↓↓↓

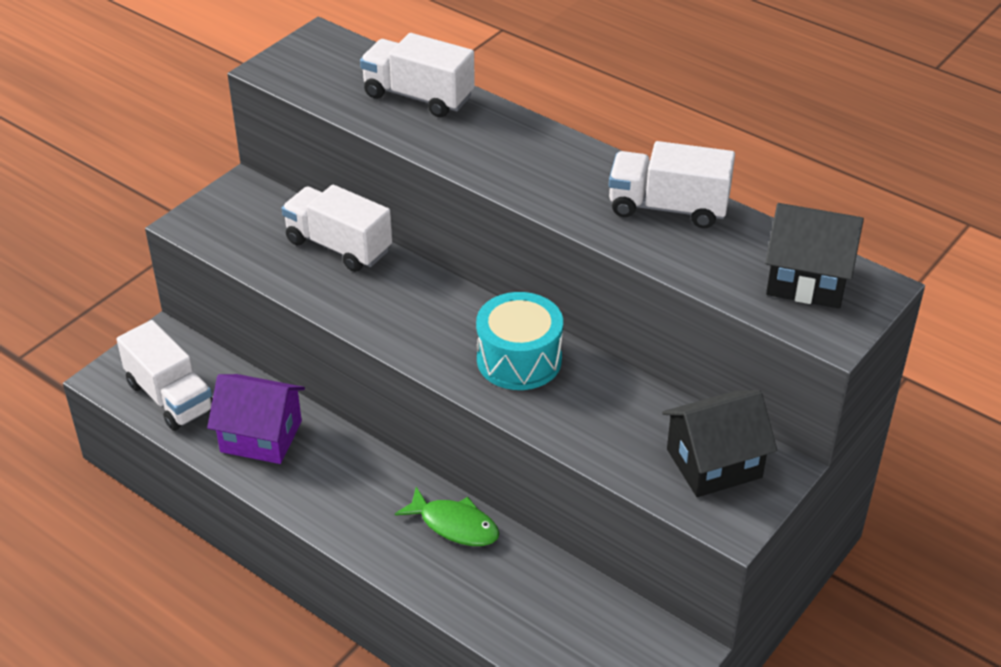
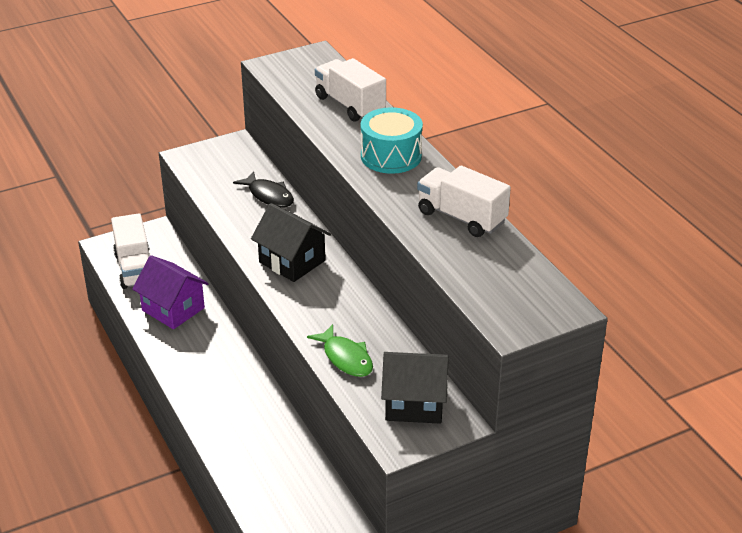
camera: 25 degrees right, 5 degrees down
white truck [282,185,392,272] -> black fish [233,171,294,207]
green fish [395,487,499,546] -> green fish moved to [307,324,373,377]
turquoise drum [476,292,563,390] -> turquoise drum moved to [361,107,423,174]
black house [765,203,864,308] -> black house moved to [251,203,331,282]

↑↑↑

Your goal: Copy out the listing above in full and keep the pictures out.

Solved exercise:
camera: 25 degrees right, 5 degrees down
white truck [282,185,392,272] -> black fish [233,171,294,207]
green fish [395,487,499,546] -> green fish moved to [307,324,373,377]
turquoise drum [476,292,563,390] -> turquoise drum moved to [361,107,423,174]
black house [765,203,864,308] -> black house moved to [251,203,331,282]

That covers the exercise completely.